* [Task item]: Although the entries hold pictures, only their words are printed back, exactly as given.

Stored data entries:

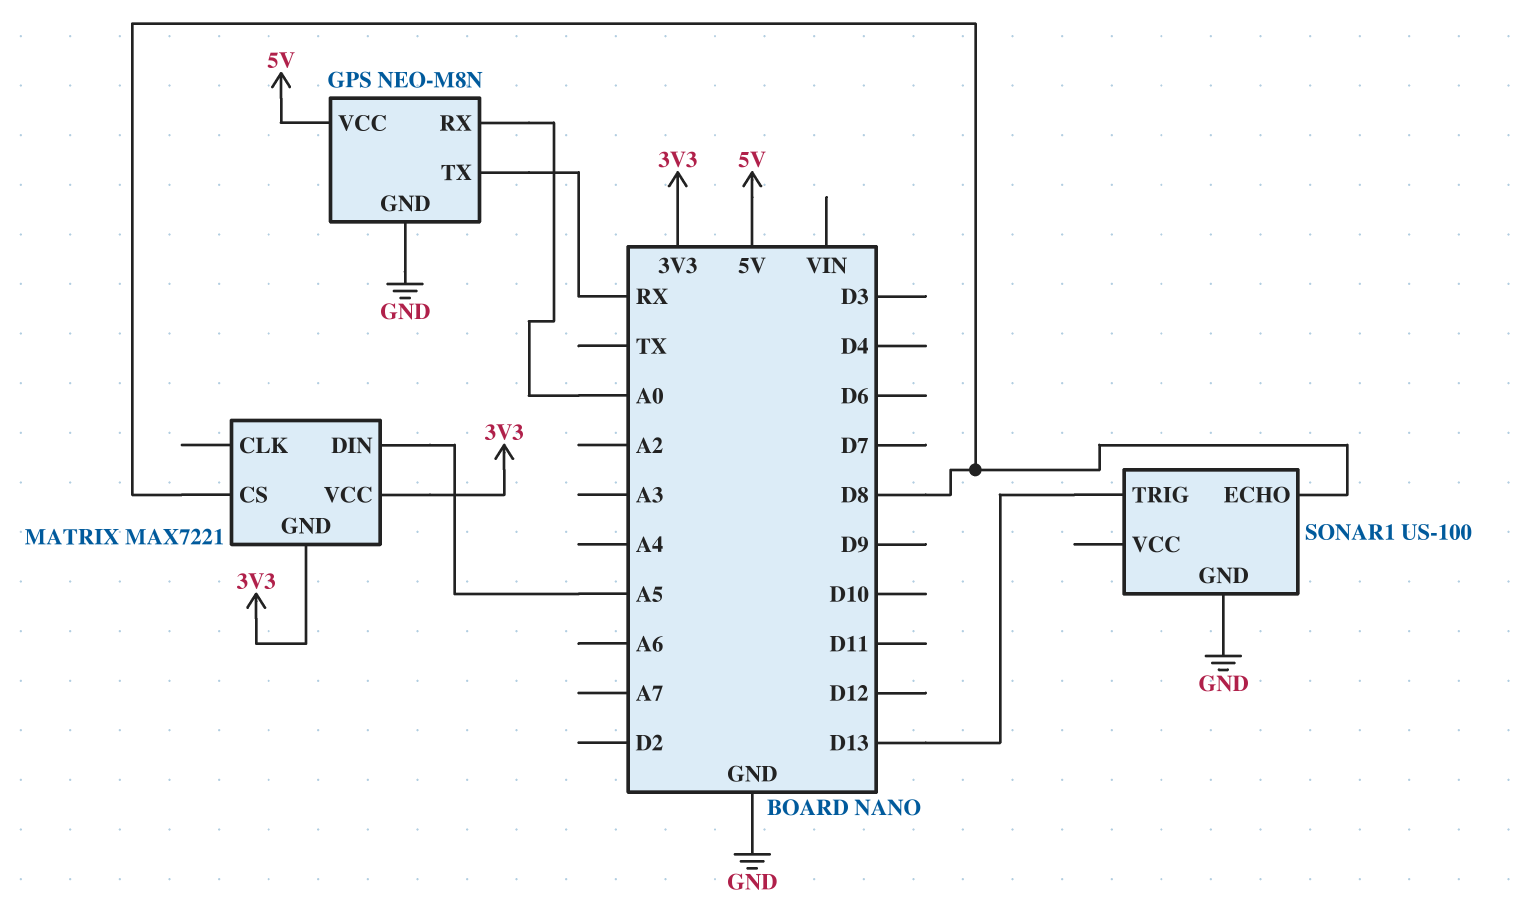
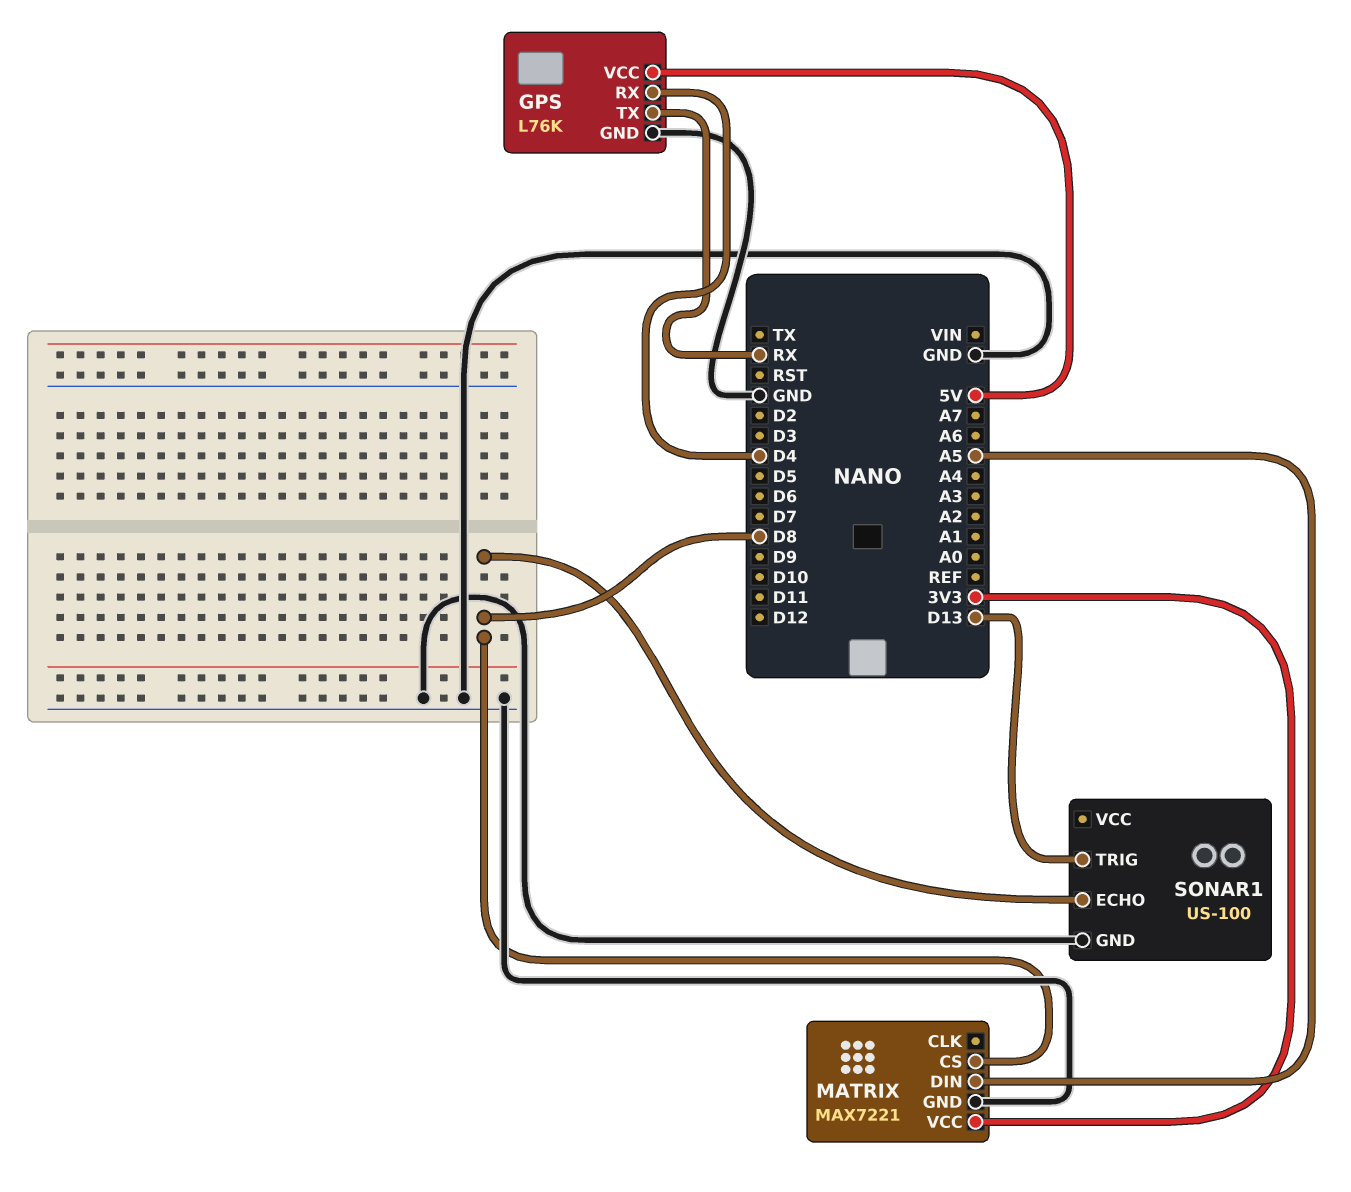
GPS: NEO-M8N -> L76K
GPS pin RX: A0 -> D4
MATRIX pin GND: 3V3 -> GND

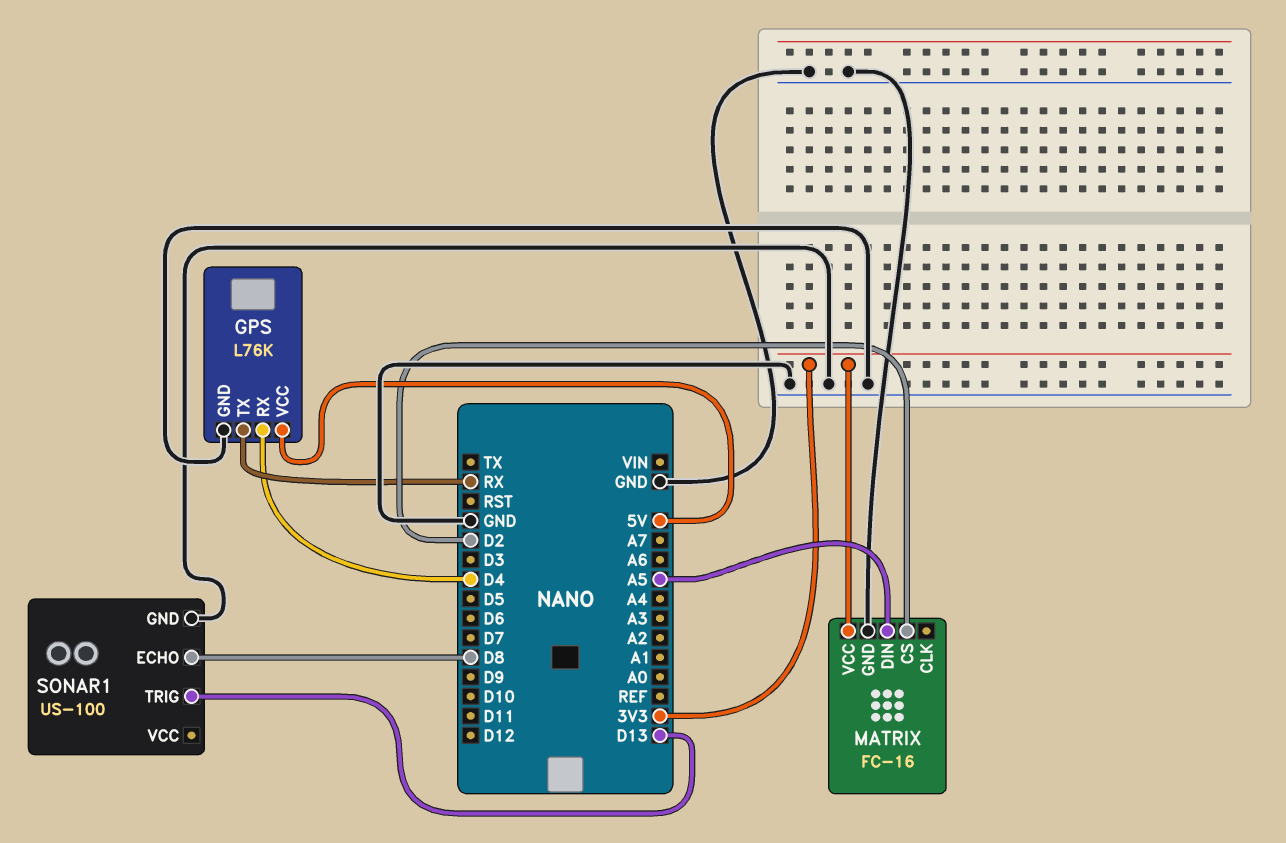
MATRIX: MAX7221 -> FC-16
MATRIX pin CS: D8 -> D2

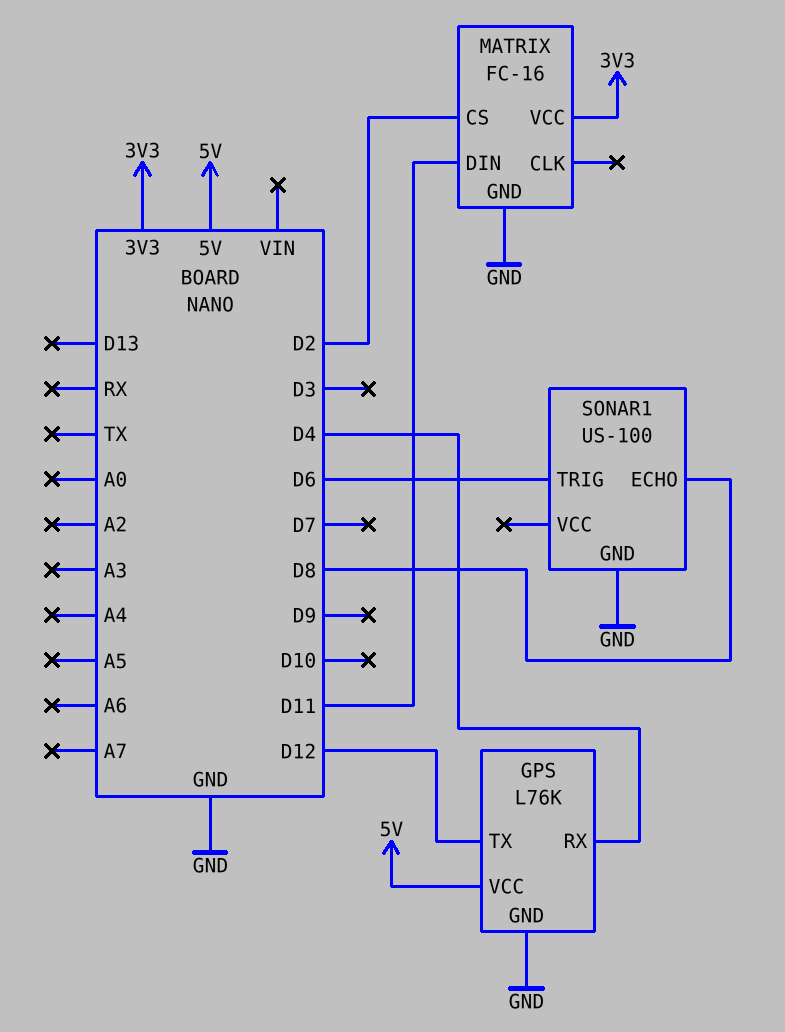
GPS pin TX: RX -> D12
MATRIX pin DIN: A5 -> D11
SONAR1 pin TRIG: D13 -> D6

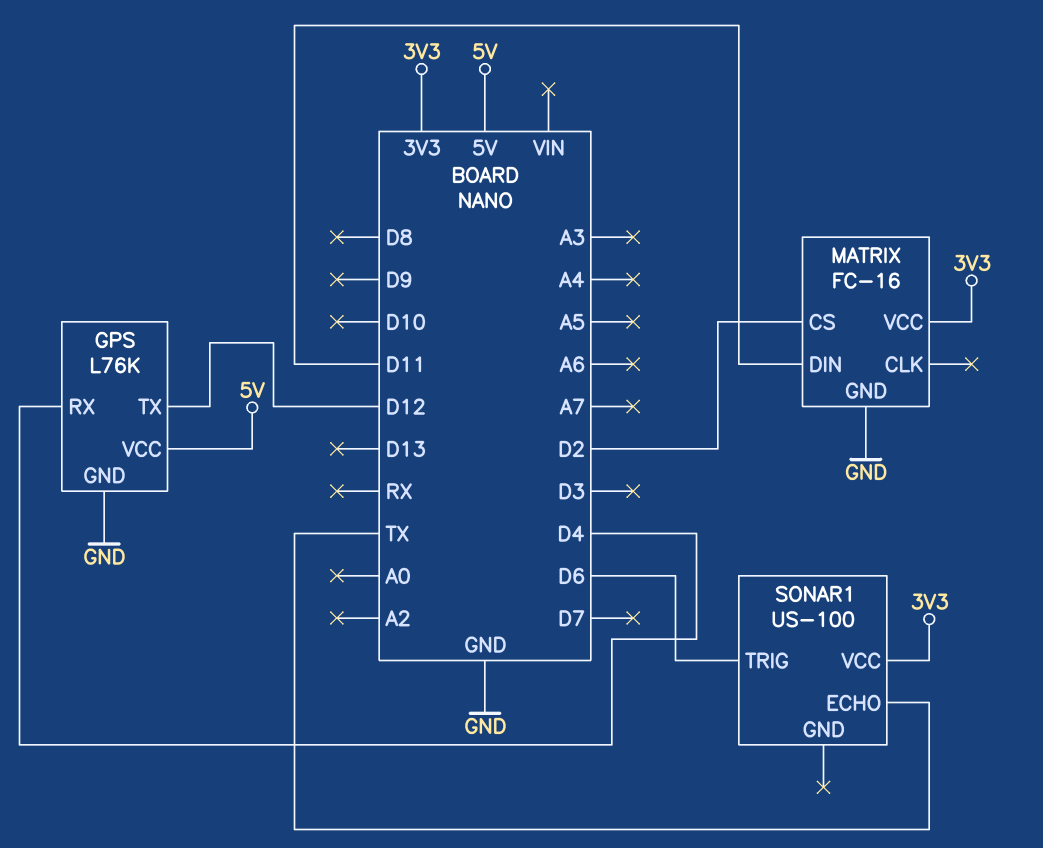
SONAR1 pin ECHO: D8 -> TX
SONAR1 pin GND: GND -> none
SONAR1 pin VCC: none -> 3V3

* [Output]:
GPS: NEO-M8N -> L76K
GPS pin RX: A0 -> D4
MATRIX pin GND: 3V3 -> GND

MATRIX: MAX7221 -> FC-16
MATRIX pin CS: D8 -> D2

GPS pin TX: RX -> D12
MATRIX pin DIN: A5 -> D11
SONAR1 pin TRIG: D13 -> D6

SONAR1 pin ECHO: D8 -> TX
SONAR1 pin GND: GND -> none
SONAR1 pin VCC: none -> 3V3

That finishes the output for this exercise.